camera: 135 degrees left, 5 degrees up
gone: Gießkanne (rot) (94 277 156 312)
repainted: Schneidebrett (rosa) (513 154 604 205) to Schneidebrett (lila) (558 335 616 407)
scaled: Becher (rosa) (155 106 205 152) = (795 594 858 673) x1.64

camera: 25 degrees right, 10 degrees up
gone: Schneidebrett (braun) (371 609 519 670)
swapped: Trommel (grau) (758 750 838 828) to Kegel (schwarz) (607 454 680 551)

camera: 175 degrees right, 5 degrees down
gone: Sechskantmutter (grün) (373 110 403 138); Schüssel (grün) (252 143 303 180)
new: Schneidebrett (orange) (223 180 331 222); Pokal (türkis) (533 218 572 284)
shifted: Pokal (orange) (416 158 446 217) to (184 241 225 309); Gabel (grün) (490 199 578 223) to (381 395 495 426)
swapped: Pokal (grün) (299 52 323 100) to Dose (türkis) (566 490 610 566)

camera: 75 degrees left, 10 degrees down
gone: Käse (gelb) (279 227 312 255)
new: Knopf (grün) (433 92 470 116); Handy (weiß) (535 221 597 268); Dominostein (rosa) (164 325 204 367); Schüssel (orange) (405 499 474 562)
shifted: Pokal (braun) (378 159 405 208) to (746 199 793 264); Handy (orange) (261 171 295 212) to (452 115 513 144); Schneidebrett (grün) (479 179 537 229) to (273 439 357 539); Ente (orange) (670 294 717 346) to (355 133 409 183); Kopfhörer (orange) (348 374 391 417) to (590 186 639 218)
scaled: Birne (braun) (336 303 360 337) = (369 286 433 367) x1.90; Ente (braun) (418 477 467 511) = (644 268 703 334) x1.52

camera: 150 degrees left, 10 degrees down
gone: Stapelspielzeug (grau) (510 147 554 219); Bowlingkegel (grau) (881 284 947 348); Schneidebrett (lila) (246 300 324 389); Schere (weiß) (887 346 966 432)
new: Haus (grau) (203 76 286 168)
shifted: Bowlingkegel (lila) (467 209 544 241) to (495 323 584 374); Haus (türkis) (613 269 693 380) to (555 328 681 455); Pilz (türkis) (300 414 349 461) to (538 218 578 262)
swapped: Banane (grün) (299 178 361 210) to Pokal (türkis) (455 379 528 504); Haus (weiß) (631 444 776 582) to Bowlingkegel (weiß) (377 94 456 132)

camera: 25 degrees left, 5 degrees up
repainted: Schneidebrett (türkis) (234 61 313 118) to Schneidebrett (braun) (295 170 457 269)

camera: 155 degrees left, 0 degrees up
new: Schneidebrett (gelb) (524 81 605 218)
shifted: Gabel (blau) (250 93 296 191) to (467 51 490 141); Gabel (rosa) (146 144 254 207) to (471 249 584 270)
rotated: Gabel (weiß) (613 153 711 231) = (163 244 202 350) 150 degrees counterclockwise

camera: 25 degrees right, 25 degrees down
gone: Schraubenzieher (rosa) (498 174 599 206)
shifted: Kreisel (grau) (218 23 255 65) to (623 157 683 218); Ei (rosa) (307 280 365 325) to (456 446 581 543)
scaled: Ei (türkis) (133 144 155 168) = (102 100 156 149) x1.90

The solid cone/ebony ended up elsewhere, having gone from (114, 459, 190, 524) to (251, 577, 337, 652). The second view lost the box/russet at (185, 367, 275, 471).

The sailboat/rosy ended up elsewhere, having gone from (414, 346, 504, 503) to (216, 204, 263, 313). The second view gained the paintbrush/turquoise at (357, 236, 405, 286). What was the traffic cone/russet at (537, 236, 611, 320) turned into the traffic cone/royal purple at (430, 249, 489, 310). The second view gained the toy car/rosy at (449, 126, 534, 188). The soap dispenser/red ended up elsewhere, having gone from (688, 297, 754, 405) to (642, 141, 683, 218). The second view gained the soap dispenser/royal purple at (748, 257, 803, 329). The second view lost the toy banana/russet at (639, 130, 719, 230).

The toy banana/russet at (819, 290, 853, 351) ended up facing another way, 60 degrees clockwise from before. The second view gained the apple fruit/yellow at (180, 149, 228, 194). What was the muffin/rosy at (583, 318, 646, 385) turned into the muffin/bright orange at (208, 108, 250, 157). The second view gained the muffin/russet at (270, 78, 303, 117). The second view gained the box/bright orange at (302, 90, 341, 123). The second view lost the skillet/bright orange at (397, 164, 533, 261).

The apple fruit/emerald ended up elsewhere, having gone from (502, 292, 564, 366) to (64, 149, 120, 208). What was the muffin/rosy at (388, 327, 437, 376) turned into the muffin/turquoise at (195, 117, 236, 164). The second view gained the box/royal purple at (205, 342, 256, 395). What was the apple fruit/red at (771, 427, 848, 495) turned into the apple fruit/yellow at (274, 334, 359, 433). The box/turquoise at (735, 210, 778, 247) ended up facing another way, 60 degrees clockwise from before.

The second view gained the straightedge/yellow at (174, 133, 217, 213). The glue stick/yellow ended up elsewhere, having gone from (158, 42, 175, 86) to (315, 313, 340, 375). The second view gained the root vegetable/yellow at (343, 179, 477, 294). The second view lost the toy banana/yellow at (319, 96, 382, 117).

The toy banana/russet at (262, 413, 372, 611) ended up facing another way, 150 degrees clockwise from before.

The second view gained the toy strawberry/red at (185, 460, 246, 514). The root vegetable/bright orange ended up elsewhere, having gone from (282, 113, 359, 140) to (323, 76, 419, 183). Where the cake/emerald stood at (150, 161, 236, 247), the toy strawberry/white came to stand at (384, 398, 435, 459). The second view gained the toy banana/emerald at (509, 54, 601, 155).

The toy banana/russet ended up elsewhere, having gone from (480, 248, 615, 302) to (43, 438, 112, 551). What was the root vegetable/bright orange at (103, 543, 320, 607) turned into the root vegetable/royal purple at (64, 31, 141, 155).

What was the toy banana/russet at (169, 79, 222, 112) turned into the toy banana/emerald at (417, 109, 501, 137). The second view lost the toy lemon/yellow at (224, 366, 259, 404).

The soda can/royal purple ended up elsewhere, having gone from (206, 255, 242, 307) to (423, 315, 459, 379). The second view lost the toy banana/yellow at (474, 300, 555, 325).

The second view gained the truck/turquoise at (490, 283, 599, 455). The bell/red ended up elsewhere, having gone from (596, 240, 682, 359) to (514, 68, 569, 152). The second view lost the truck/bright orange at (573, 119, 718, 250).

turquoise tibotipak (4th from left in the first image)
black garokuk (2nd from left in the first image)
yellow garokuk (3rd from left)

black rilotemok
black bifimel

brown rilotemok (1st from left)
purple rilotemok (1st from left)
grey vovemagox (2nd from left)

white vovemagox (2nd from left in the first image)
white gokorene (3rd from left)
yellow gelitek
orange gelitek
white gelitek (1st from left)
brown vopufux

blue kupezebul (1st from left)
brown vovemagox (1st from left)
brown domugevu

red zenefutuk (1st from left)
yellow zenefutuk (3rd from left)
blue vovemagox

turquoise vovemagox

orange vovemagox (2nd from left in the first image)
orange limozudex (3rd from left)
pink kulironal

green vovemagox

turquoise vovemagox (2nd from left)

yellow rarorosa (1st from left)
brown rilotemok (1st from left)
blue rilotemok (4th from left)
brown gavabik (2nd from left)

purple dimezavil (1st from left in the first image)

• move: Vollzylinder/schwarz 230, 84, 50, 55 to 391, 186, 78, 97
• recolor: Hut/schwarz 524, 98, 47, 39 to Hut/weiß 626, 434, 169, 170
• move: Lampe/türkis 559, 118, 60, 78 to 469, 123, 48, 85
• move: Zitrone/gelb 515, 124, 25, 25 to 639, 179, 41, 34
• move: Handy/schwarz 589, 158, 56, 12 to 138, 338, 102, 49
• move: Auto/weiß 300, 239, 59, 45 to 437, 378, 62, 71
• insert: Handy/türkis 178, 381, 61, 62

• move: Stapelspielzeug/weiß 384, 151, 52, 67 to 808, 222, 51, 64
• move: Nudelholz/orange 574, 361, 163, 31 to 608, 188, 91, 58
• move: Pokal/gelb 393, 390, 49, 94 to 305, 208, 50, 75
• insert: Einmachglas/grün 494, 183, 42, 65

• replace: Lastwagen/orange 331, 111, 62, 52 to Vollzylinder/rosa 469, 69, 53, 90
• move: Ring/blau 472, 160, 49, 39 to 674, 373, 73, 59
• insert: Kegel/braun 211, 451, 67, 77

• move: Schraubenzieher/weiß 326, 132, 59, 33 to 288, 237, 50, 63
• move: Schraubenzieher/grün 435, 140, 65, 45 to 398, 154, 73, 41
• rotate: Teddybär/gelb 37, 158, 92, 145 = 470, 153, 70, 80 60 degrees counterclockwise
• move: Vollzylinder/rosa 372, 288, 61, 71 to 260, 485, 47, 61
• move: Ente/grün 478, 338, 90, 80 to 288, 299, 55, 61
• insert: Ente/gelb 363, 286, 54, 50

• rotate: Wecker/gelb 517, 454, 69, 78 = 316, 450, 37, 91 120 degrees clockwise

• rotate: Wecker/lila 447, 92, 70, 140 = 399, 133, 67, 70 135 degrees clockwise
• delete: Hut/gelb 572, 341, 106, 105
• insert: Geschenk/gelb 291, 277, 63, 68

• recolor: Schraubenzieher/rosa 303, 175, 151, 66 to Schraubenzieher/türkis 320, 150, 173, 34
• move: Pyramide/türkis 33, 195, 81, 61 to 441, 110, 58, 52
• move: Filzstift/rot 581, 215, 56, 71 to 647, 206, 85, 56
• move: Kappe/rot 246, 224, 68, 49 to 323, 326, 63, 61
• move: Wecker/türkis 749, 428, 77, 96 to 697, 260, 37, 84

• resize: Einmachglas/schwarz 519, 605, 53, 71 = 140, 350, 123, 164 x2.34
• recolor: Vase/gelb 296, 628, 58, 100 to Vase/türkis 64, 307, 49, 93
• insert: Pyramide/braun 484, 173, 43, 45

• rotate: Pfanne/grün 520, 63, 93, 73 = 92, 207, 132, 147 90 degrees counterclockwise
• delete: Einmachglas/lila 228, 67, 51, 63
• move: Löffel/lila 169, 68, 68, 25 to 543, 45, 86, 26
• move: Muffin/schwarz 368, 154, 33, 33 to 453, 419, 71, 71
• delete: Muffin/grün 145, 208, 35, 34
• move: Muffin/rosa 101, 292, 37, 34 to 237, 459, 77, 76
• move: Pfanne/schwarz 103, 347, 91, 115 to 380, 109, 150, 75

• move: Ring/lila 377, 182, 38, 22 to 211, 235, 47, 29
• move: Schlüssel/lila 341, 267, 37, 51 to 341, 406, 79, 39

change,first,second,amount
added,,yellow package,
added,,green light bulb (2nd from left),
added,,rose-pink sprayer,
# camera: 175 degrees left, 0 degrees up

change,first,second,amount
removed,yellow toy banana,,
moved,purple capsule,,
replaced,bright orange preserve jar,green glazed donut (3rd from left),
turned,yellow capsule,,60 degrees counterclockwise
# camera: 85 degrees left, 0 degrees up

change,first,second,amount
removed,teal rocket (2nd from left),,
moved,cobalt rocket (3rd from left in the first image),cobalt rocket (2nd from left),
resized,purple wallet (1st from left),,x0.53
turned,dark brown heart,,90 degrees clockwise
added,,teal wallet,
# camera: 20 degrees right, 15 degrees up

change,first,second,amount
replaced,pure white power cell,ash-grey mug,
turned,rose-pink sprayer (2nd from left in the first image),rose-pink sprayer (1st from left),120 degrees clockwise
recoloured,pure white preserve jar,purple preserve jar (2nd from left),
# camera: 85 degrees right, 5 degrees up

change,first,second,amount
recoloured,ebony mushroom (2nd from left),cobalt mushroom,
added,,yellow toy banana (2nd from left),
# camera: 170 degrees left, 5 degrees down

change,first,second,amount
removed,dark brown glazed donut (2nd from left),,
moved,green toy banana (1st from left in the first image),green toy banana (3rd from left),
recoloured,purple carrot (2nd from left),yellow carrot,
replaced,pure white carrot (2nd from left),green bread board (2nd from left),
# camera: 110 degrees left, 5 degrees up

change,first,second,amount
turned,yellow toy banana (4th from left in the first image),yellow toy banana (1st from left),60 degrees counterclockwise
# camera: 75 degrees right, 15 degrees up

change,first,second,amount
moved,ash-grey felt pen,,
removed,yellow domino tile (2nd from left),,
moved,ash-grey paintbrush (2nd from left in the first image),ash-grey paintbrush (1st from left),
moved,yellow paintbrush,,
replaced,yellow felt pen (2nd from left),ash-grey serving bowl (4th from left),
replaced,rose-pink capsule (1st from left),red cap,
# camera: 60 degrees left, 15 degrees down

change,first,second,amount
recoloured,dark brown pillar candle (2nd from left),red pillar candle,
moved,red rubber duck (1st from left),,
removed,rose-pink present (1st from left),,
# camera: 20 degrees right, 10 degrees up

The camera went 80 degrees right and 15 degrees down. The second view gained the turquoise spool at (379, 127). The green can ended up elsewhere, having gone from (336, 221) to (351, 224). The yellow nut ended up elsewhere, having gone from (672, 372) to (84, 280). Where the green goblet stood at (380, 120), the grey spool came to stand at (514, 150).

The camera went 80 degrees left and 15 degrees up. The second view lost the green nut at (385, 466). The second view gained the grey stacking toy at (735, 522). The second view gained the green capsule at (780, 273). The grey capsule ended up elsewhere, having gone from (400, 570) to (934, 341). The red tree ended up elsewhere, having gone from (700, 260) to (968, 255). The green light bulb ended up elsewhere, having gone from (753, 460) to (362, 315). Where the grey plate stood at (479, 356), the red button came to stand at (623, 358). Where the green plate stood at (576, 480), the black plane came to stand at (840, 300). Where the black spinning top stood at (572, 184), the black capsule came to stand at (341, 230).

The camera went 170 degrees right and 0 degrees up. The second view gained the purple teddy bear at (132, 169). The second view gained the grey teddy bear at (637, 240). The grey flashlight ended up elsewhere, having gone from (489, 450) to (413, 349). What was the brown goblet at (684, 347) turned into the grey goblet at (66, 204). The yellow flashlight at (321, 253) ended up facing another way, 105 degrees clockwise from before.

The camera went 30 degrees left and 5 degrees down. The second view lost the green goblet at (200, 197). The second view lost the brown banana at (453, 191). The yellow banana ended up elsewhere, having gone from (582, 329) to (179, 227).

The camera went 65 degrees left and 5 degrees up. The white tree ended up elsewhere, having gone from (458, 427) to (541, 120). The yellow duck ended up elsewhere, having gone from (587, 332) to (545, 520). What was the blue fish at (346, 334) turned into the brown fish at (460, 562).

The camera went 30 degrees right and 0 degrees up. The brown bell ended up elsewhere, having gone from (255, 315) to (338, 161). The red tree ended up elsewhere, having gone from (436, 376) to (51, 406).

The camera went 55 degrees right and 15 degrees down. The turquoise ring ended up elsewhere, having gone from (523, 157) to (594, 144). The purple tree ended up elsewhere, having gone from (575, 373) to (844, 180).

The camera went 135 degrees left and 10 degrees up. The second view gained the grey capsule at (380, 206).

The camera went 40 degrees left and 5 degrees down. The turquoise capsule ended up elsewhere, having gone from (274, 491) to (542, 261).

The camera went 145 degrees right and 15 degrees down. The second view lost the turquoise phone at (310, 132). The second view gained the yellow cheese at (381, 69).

» Assigned task: Within the data above, the lines from the one with "brown vopufux" to the one with "378, 62, 71" must be repeated exactly; no other line belongs in the answer.

» Exercise response:
brown vopufux

blue kupezebul (1st from left)
brown vovemagox (1st from left)
brown domugevu

red zenefutuk (1st from left)
yellow zenefutuk (3rd from left)
blue vovemagox

turquoise vovemagox

orange vovemagox (2nd from left in the first image)
orange limozudex (3rd from left)
pink kulironal

green vovemagox

turquoise vovemagox (2nd from left)

yellow rarorosa (1st from left)
brown rilotemok (1st from left)
blue rilotemok (4th from left)
brown gavabik (2nd from left)

purple dimezavil (1st from left in the first image)

• move: Vollzylinder/schwarz 230, 84, 50, 55 to 391, 186, 78, 97
• recolor: Hut/schwarz 524, 98, 47, 39 to Hut/weiß 626, 434, 169, 170
• move: Lampe/türkis 559, 118, 60, 78 to 469, 123, 48, 85
• move: Zitrone/gelb 515, 124, 25, 25 to 639, 179, 41, 34
• move: Handy/schwarz 589, 158, 56, 12 to 138, 338, 102, 49
• move: Auto/weiß 300, 239, 59, 45 to 437, 378, 62, 71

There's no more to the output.